» **Task statement**:
Put every text line in the items below into a numbered list, omitting blank lines. Leave the pictures out of the answer.

-*-*-

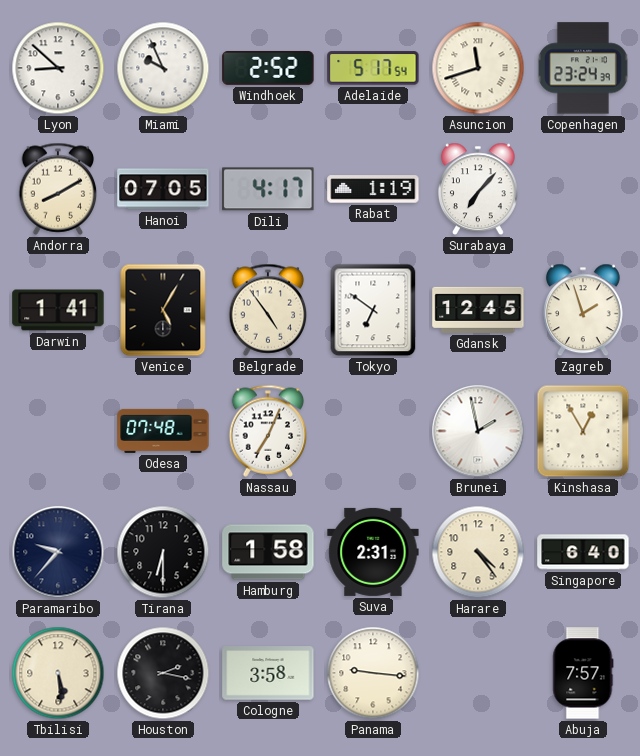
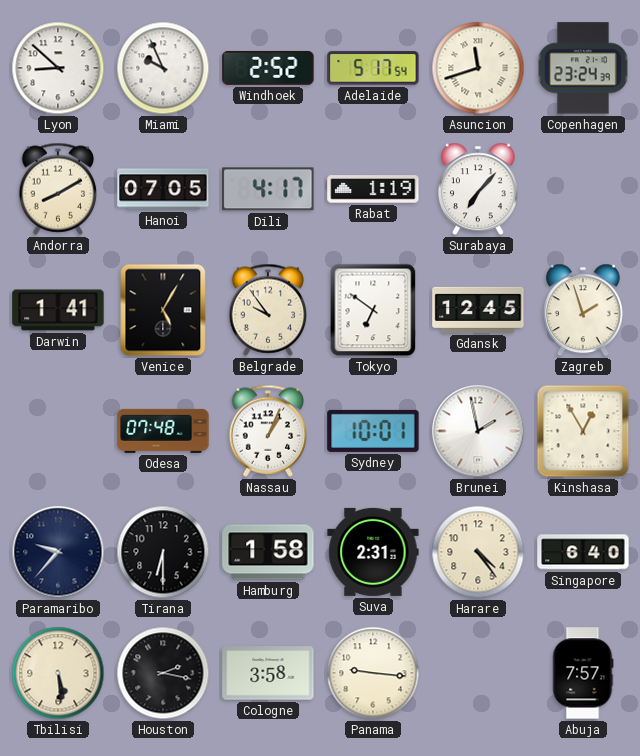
Belgrade: 4:54 -> 9:54
Nassau: 7:04 -> 1:04
Sydney: none -> 10:01
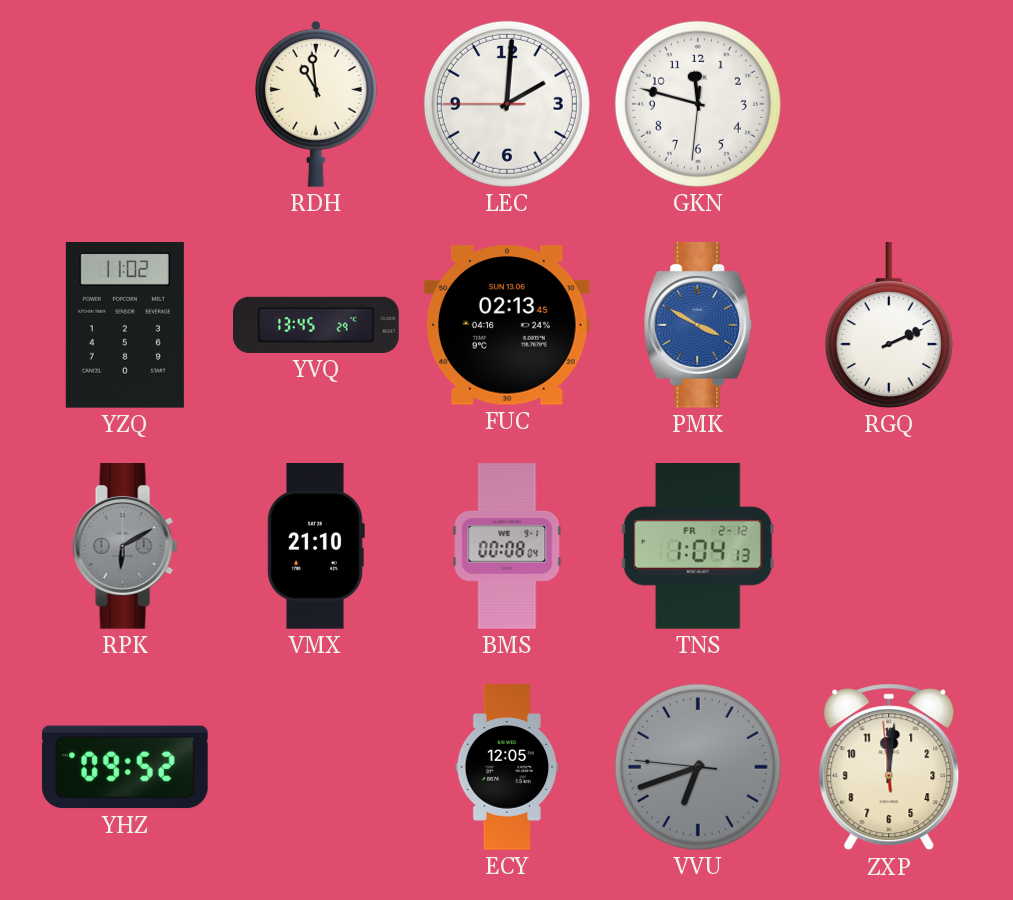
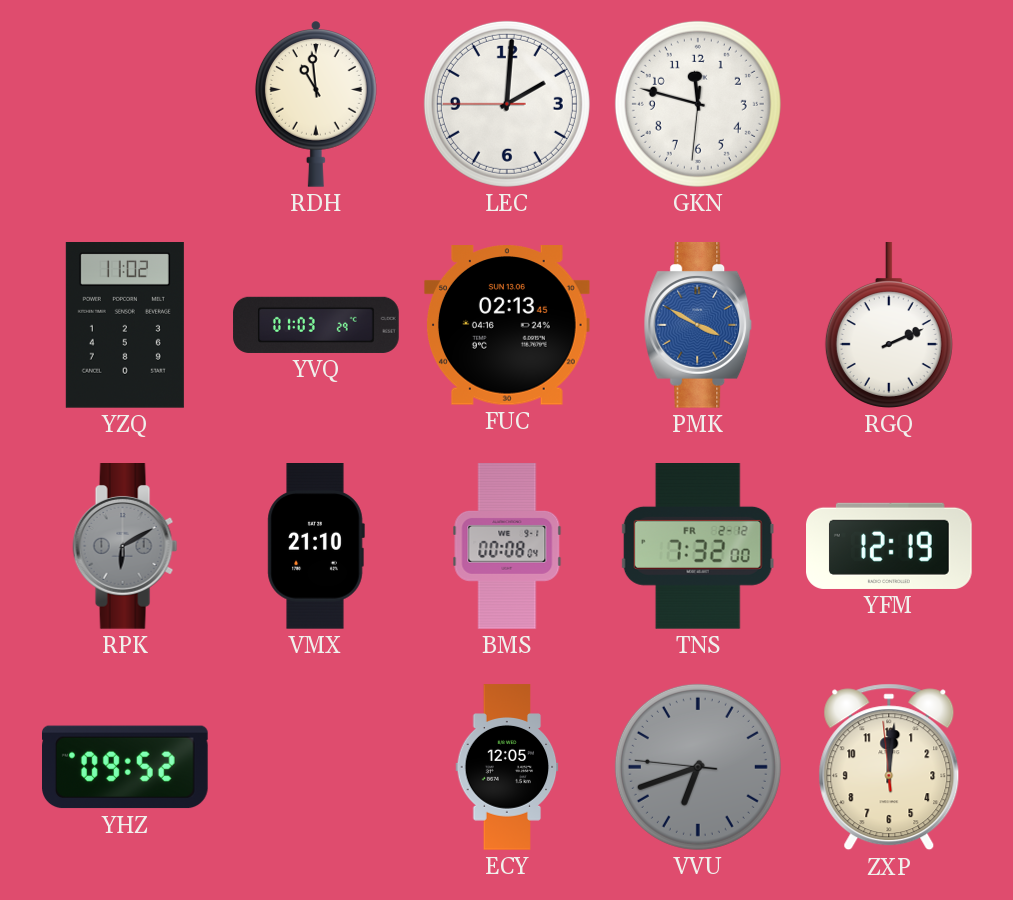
YVQ: 13:45 -> 01:03
TNS: 1:04 -> 7:32
YFM: none -> 12:19
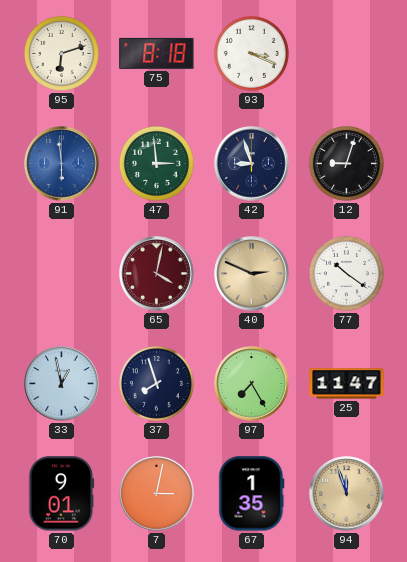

-*-*-

» **Exercise solution**:
1. Belgrade: 4:54 -> 9:54
2. Nassau: 7:04 -> 1:04
3. Sydney: none -> 10:01
4. YVQ: 13:45 -> 01:03
5. TNS: 1:04 -> 7:32
6. YFM: none -> 12:19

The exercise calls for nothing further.